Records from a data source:

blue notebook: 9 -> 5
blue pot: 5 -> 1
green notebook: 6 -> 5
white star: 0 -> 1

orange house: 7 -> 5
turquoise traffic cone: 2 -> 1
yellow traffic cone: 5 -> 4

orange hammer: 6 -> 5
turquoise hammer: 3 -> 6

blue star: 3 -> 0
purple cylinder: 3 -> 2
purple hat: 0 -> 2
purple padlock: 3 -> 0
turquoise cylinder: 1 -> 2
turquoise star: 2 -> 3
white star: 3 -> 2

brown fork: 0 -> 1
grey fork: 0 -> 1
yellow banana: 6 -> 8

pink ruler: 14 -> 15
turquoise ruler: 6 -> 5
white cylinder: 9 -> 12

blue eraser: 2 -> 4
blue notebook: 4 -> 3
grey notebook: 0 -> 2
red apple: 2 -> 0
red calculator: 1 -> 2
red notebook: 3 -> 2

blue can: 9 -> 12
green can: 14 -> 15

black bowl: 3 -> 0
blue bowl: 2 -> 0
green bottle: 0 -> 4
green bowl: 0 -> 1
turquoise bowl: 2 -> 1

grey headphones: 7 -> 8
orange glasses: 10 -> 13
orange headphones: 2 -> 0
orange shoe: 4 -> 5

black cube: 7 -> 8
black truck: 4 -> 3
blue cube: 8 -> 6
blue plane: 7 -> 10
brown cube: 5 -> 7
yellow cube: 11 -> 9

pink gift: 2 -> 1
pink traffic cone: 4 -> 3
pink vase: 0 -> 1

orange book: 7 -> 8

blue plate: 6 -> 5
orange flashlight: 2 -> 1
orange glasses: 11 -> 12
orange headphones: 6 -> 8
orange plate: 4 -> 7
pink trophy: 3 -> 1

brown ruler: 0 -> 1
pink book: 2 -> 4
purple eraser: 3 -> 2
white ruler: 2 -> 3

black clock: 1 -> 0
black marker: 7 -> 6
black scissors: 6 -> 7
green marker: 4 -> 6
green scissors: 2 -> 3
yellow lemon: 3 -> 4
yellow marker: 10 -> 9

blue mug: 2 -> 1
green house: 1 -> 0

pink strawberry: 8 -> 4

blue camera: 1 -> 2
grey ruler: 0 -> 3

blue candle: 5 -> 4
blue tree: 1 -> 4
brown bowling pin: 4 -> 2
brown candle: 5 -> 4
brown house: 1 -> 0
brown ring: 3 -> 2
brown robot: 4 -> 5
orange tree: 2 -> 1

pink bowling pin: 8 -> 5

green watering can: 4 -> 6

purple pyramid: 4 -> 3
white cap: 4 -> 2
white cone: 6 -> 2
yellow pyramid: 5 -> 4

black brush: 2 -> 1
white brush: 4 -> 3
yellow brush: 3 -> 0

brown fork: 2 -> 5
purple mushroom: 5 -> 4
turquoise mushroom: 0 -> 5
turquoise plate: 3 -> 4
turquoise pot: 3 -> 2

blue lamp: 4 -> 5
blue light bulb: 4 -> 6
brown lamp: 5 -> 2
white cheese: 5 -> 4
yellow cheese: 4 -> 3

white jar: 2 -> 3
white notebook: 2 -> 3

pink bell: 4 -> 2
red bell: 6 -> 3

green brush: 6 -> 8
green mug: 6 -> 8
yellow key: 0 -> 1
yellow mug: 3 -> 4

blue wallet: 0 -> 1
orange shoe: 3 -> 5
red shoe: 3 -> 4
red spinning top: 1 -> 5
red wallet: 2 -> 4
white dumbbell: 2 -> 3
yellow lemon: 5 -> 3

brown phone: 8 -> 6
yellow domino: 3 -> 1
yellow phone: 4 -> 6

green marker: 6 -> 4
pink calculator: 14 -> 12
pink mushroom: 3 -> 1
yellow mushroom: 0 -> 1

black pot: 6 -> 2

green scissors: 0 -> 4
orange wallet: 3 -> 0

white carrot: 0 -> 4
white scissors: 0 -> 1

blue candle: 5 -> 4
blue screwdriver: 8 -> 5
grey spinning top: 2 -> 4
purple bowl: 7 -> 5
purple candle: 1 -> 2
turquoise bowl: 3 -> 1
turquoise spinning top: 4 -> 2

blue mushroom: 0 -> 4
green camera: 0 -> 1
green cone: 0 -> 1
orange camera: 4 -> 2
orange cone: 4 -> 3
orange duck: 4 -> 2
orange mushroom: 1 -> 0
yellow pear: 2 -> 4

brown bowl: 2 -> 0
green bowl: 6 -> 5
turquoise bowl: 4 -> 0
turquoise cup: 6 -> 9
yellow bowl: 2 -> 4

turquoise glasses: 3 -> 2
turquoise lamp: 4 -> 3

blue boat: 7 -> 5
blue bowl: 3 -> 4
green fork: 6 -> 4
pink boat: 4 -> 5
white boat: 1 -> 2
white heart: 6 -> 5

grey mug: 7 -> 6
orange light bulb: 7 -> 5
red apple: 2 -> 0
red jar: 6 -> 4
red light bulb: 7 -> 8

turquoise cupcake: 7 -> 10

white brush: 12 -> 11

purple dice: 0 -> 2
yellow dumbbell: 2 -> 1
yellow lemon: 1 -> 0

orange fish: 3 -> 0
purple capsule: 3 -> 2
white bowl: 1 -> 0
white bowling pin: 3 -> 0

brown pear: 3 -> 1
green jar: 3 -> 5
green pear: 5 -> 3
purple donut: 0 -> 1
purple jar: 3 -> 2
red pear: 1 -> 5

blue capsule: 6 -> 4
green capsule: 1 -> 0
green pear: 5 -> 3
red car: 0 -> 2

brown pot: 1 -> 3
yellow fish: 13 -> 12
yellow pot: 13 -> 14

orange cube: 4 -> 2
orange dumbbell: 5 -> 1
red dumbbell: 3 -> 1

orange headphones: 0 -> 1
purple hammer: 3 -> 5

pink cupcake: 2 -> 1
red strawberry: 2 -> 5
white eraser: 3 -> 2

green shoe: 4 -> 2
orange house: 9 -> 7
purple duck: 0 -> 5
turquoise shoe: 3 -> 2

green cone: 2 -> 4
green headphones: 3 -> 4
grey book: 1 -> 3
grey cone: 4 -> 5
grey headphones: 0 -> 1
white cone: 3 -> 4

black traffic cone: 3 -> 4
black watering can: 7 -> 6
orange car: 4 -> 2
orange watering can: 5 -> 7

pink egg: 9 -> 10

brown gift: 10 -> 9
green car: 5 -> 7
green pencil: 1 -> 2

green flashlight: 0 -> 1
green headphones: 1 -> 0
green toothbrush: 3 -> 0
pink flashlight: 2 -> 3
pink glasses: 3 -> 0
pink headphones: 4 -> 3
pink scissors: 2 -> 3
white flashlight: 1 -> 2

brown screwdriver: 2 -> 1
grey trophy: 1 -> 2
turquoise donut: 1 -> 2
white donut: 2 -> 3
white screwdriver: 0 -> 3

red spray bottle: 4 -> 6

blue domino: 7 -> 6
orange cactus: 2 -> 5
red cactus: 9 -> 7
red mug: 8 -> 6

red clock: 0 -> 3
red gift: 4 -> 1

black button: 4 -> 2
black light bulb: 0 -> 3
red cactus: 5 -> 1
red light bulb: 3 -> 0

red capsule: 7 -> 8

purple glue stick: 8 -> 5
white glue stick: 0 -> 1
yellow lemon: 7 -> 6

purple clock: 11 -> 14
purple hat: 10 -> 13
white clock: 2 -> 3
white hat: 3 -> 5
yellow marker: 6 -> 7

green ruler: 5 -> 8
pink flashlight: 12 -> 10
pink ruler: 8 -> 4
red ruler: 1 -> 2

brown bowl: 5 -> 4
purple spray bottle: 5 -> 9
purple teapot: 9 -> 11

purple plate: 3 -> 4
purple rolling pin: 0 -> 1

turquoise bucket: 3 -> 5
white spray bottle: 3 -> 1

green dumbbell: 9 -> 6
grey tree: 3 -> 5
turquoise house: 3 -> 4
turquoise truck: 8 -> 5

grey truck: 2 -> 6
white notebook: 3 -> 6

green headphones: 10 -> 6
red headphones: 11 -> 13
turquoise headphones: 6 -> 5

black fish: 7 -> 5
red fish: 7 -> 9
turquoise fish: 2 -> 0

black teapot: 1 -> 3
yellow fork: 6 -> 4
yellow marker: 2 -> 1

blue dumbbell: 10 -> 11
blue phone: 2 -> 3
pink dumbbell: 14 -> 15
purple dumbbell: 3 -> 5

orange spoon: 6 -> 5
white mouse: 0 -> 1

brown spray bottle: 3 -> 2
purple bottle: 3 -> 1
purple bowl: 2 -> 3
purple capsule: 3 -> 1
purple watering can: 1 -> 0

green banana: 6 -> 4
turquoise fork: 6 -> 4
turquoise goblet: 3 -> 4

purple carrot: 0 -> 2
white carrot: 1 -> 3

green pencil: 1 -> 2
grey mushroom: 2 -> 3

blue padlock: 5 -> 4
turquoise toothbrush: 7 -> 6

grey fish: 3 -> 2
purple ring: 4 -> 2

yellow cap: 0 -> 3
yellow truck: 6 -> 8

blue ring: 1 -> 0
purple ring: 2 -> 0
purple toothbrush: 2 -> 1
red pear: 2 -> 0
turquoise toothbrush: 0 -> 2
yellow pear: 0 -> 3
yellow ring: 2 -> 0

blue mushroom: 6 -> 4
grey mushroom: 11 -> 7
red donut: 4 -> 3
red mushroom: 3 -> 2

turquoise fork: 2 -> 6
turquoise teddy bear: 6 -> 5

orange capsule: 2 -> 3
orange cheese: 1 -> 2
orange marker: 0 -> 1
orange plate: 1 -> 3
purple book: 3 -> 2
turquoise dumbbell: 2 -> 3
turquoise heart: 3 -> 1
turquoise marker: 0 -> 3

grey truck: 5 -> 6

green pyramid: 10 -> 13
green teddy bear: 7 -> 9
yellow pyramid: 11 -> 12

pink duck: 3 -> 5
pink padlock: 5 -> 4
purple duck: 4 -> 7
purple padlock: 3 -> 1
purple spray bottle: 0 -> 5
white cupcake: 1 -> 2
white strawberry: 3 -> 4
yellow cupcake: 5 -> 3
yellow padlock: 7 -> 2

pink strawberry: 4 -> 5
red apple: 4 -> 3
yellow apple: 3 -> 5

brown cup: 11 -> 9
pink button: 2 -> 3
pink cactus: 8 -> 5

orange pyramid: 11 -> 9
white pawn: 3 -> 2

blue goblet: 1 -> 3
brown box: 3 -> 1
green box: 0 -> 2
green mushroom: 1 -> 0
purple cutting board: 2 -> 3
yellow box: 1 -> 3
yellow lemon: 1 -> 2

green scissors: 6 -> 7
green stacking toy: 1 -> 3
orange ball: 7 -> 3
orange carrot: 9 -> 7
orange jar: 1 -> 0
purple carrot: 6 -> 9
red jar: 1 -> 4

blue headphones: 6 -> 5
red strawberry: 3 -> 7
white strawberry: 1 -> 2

## Brief
Copy out, exactly and alone, the lines of the entries above between the ones holding "purple watering can: 1 -> 0" and "turquoise heart: 3 -> 1", inclusive.

## Written response
purple watering can: 1 -> 0

green banana: 6 -> 4
turquoise fork: 6 -> 4
turquoise goblet: 3 -> 4

purple carrot: 0 -> 2
white carrot: 1 -> 3

green pencil: 1 -> 2
grey mushroom: 2 -> 3

blue padlock: 5 -> 4
turquoise toothbrush: 7 -> 6

grey fish: 3 -> 2
purple ring: 4 -> 2

yellow cap: 0 -> 3
yellow truck: 6 -> 8

blue ring: 1 -> 0
purple ring: 2 -> 0
purple toothbrush: 2 -> 1
red pear: 2 -> 0
turquoise toothbrush: 0 -> 2
yellow pear: 0 -> 3
yellow ring: 2 -> 0

blue mushroom: 6 -> 4
grey mushroom: 11 -> 7
red donut: 4 -> 3
red mushroom: 3 -> 2

turquoise fork: 2 -> 6
turquoise teddy bear: 6 -> 5

orange capsule: 2 -> 3
orange cheese: 1 -> 2
orange marker: 0 -> 1
orange plate: 1 -> 3
purple book: 3 -> 2
turquoise dumbbell: 2 -> 3
turquoise heart: 3 -> 1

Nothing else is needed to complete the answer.